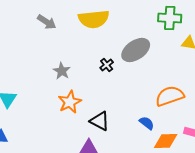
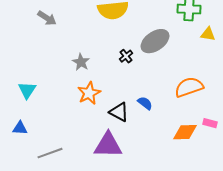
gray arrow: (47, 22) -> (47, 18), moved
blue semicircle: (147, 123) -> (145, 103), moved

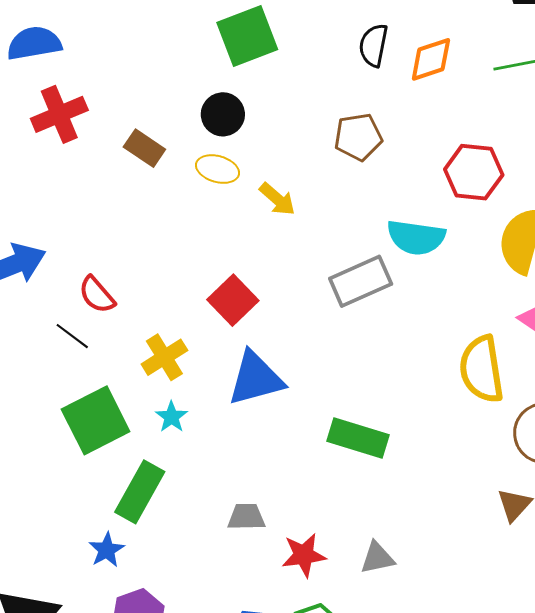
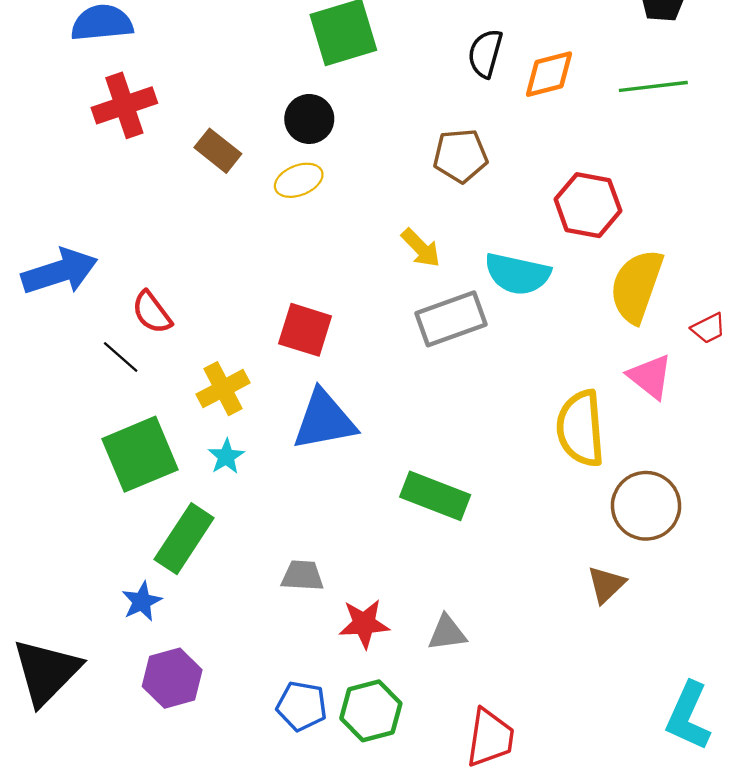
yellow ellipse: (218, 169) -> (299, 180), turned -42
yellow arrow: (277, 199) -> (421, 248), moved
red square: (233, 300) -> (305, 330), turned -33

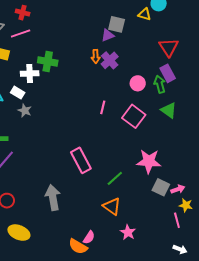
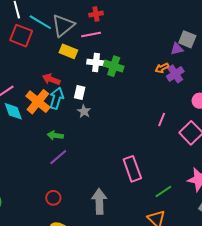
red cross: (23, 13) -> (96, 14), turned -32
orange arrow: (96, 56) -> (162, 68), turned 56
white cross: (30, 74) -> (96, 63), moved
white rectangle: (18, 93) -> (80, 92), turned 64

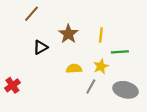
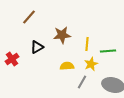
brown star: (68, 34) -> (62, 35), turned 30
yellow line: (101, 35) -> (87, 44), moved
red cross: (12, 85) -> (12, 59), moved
--
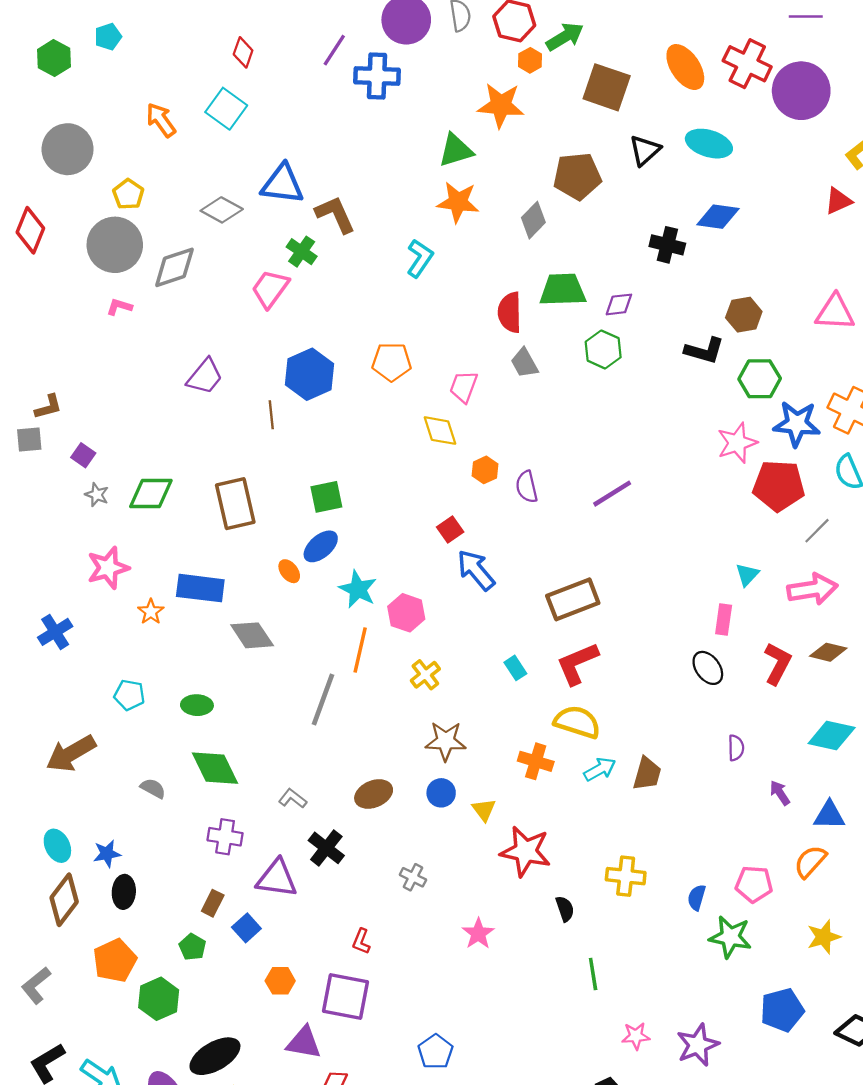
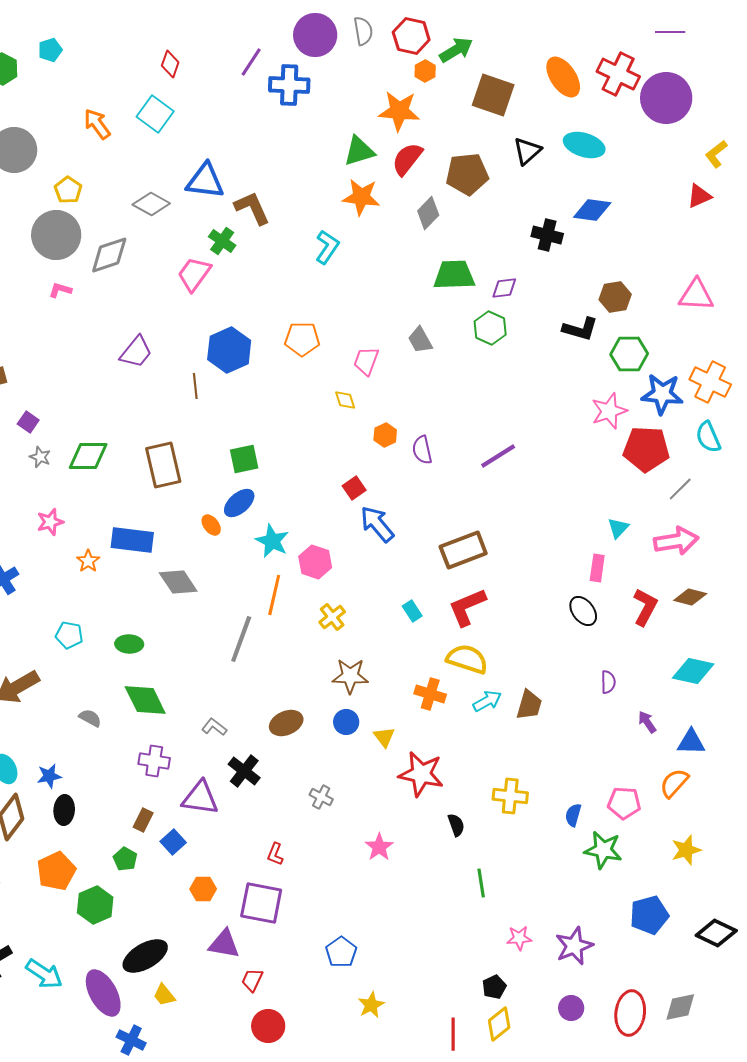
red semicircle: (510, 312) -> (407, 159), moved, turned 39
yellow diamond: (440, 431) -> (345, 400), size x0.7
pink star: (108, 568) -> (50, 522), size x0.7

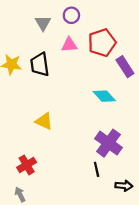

**Brief**
Retype the records above, but only those lines that fall between the line containing "red semicircle: (510, 312)" and the line containing "pink star: (108, 568) -> (50, 522), size x0.7", with both of those lines included, exactly as written.

**Task solution**
red semicircle: (510, 312) -> (407, 159), moved, turned 39
yellow diamond: (440, 431) -> (345, 400), size x0.7
pink star: (108, 568) -> (50, 522), size x0.7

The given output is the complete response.